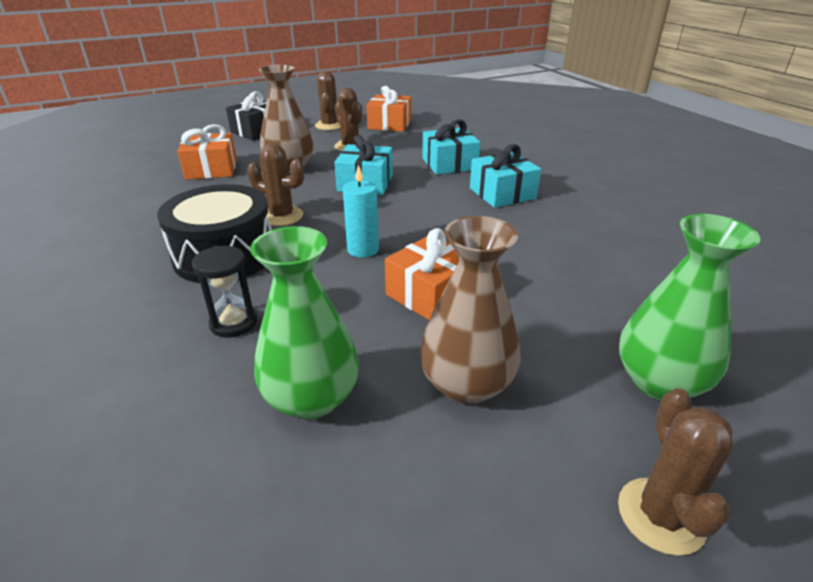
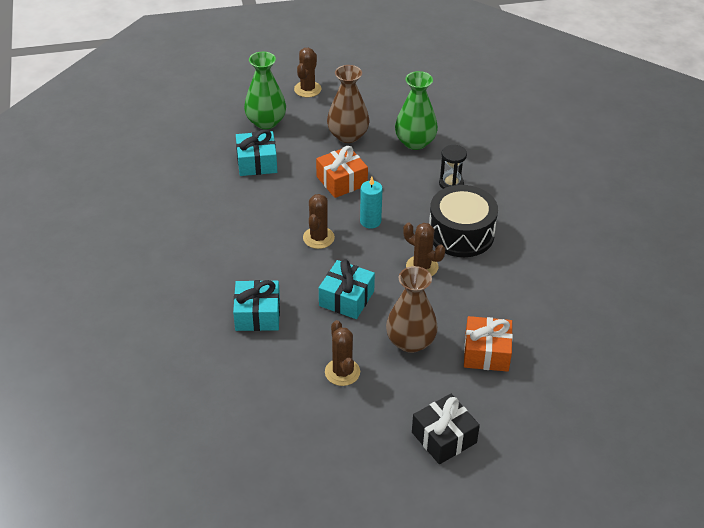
camera: 165 degrees left, 10 degrees up
(329, 125) = (353, 436): brown cactus -> brown cactus (318, 238)
(389, 124) = (279, 422): orange gift -> none
(502, 193) = (240, 260): turquoise gift -> turquoise gift (257, 162)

TO DO> The task requires the full listing to be given again verbatim, without its pictures.

WORKED SOLUTION>
camera: 165 degrees left, 10 degrees up
(329, 125) = (353, 436): brown cactus -> brown cactus (318, 238)
(389, 124) = (279, 422): orange gift -> none
(502, 193) = (240, 260): turquoise gift -> turquoise gift (257, 162)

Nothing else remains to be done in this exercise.